[Data shown — start]
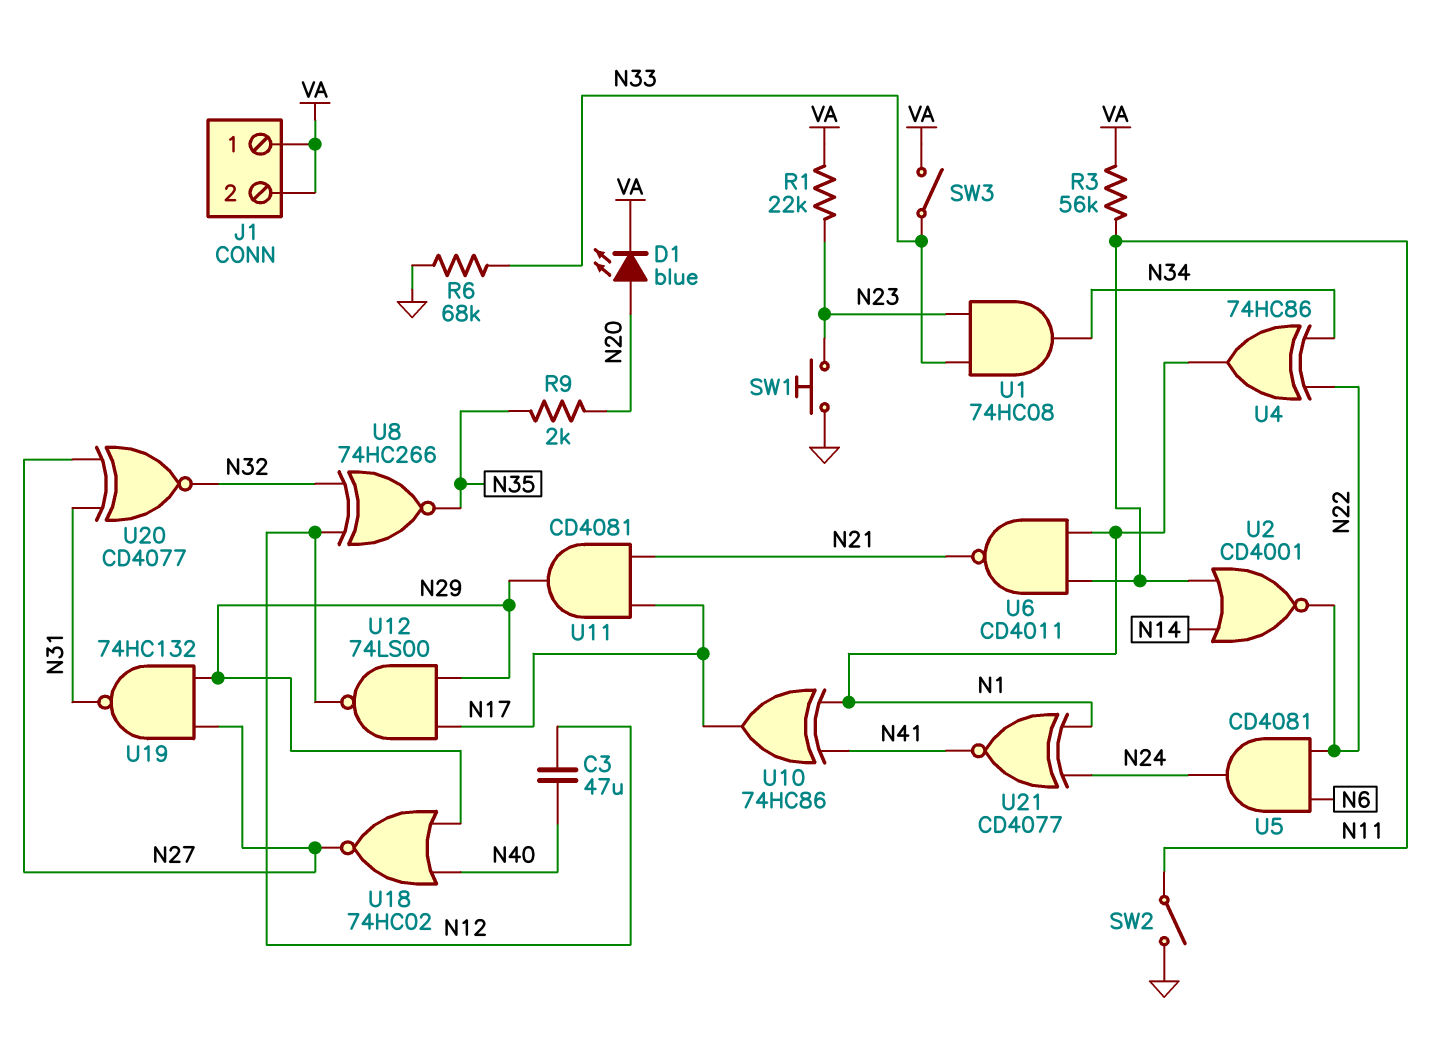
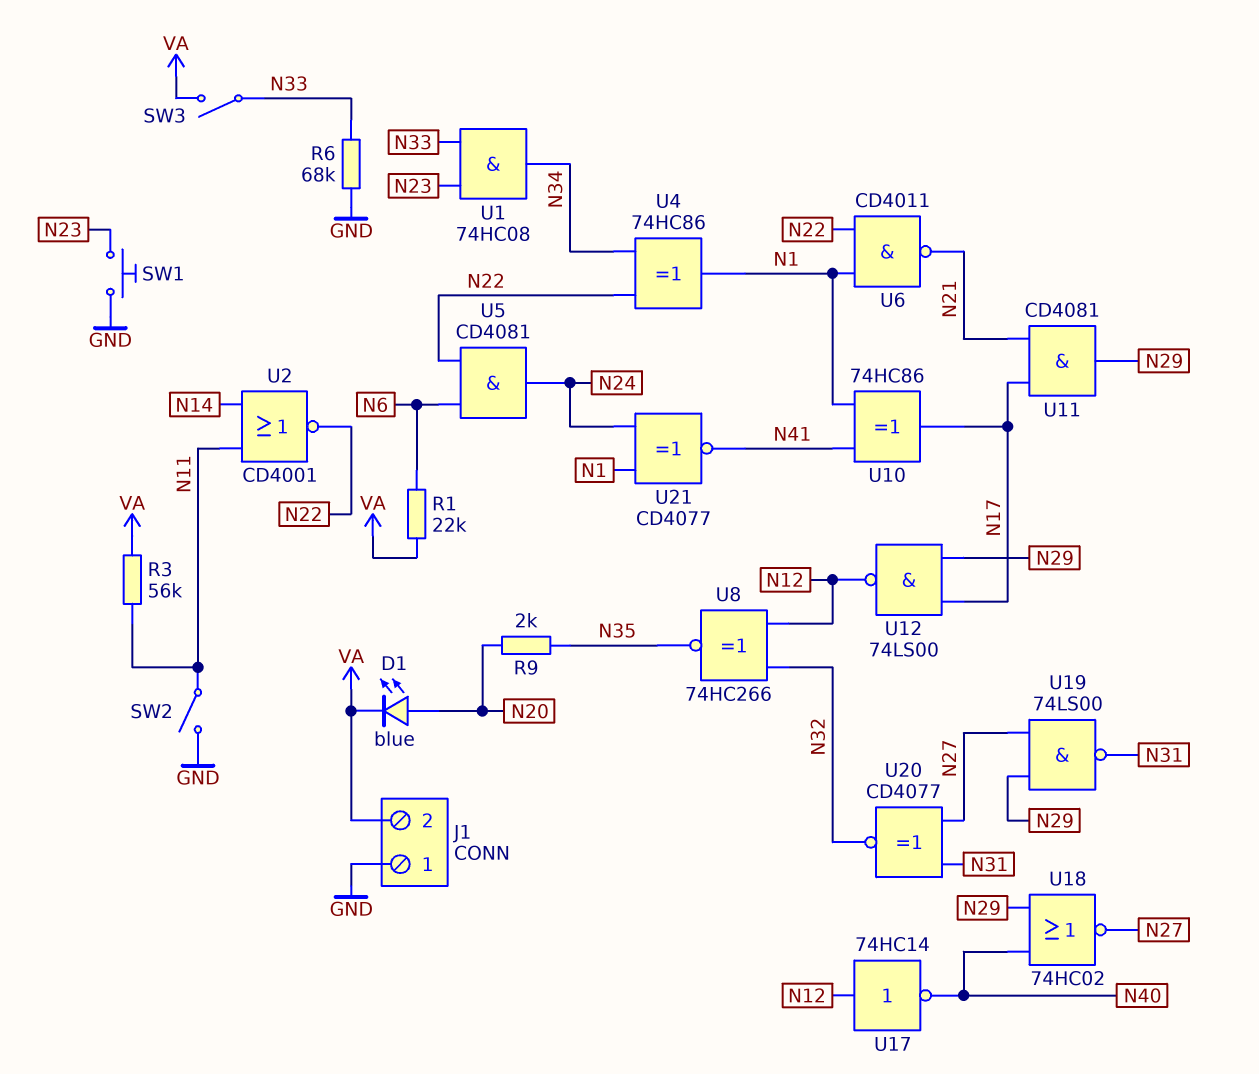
C3: 47uF (N12, N40) -> none
J1 pin 1: VA -> GND
R1: 22k (N23, VA) -> 22k (N6, VA)
U6: NAND CD4011 (in N1, in N11, out N21) -> NAND CD4011 (in N1, in N22, out N21)
U17: none -> NOT 74HC14 (in N12, out N40)
U19: NAND 74HC132 (in N27, in N29, out N31) -> NAND 74LS00 (in N27, in N29, out N31)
[Data shown — finish]
| How to complete this task |
Using the records above, write out exactly the lines from the one containing "J1 pin 1: VA -> GND" through the last, and add nothing.

| Exercise answer |
J1 pin 1: VA -> GND
R1: 22k (N23, VA) -> 22k (N6, VA)
U6: NAND CD4011 (in N1, in N11, out N21) -> NAND CD4011 (in N1, in N22, out N21)
U17: none -> NOT 74HC14 (in N12, out N40)
U19: NAND 74HC132 (in N27, in N29, out N31) -> NAND 74LS00 (in N27, in N29, out N31)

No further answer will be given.